This calls for a verbatim copy of all the data, with no images carried over.

Dataset entries:
Segment Open

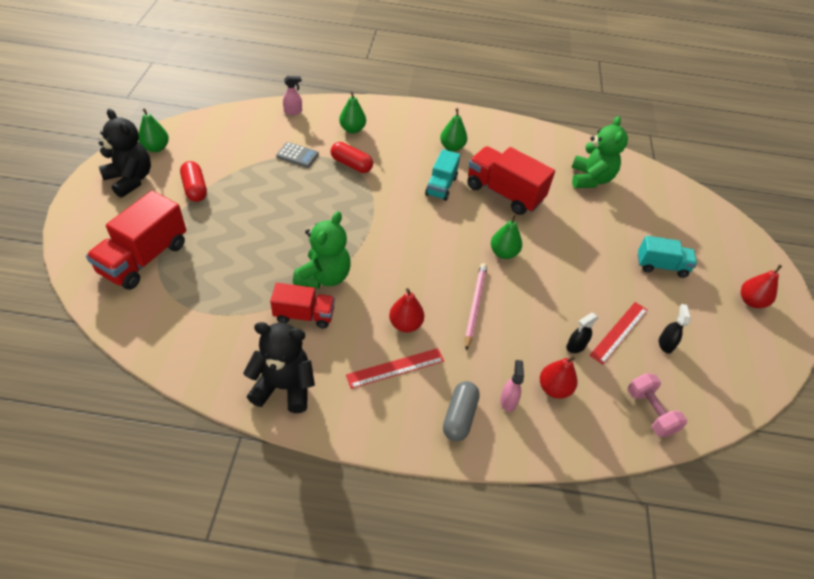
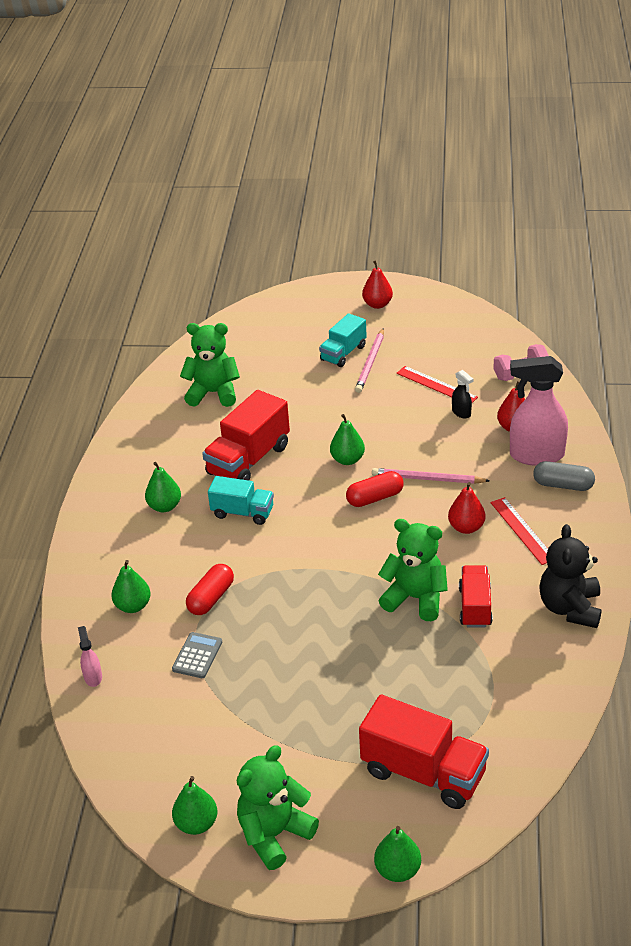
camera: 85 degrees left, 10 degrees down
(69, 234) = (397, 870): none -> green pear
(130, 180) = (274, 834): black teddy bear -> green teddy bear
(195, 189) = (283, 753): red capsule -> red capsule (375, 498)
(508, 401) = (536, 455): pink spray bottle -> pink spray bottle, size x2.26
(649, 284) = (370, 363): none -> pink pencil
(661, 266) = (343, 353): turquoise truck -> turquoise truck turned 150 degrees counterclockwise
(665, 344) = (443, 359): black spray bottle -> none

Segment Closed

### ANSWER SPACE:
camera: 85 degrees left, 10 degrees down
(69, 234) = (397, 870): none -> green pear
(130, 180) = (274, 834): black teddy bear -> green teddy bear
(195, 189) = (283, 753): red capsule -> red capsule (375, 498)
(508, 401) = (536, 455): pink spray bottle -> pink spray bottle, size x2.26
(649, 284) = (370, 363): none -> pink pencil
(661, 266) = (343, 353): turquoise truck -> turquoise truck turned 150 degrees counterclockwise
(665, 344) = (443, 359): black spray bottle -> none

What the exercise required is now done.